### PROBLEM DETAILS
Using the listing below, print exactly everything from the line with "white brick C3:D5" down to the line with "red brick F5:F6 level 1 -> none", both included, and nothing more.
---------- GIVEN DATA
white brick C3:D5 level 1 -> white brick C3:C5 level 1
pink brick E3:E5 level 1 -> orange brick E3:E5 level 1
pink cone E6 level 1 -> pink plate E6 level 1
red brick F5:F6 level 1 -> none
--------------------
---------- GIVEN DATA
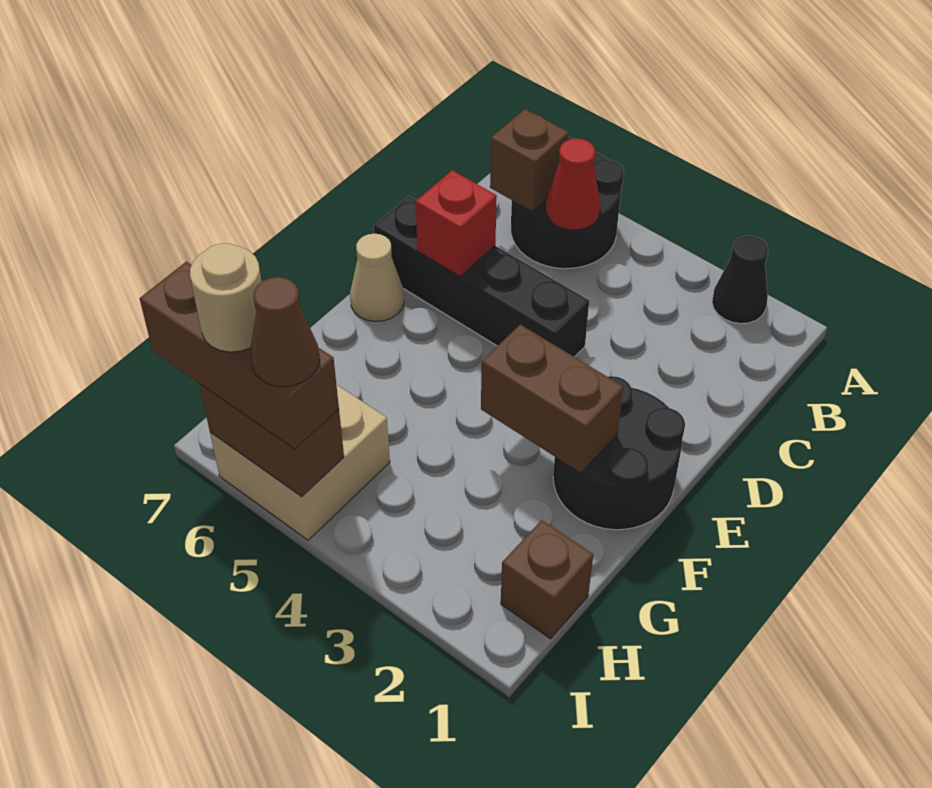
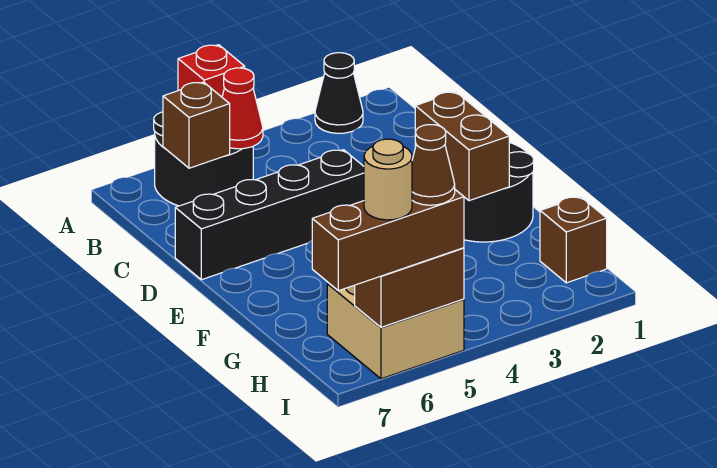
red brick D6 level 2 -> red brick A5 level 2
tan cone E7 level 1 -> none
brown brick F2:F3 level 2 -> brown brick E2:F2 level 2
--------------------
---------- GIVEN DATA
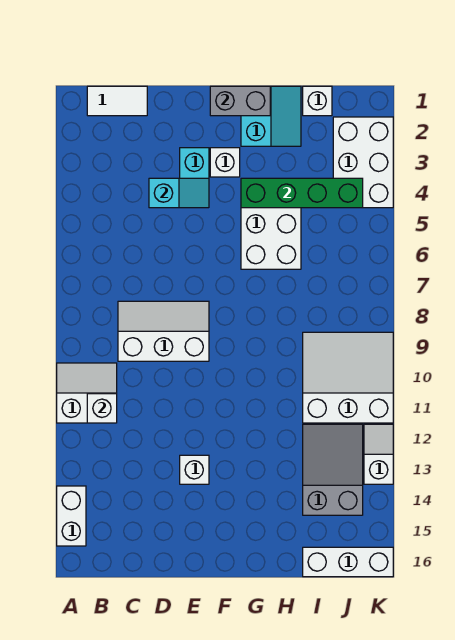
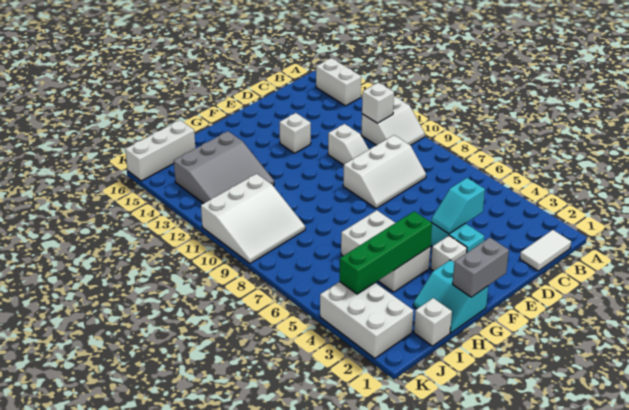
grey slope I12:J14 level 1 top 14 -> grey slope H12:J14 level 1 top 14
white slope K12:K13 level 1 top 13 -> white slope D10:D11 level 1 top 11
--------------------
### WRITTEN RESPONSE
white brick C3:D5 level 1 -> white brick C3:C5 level 1
pink brick E3:E5 level 1 -> orange brick E3:E5 level 1
pink cone E6 level 1 -> pink plate E6 level 1
red brick F5:F6 level 1 -> none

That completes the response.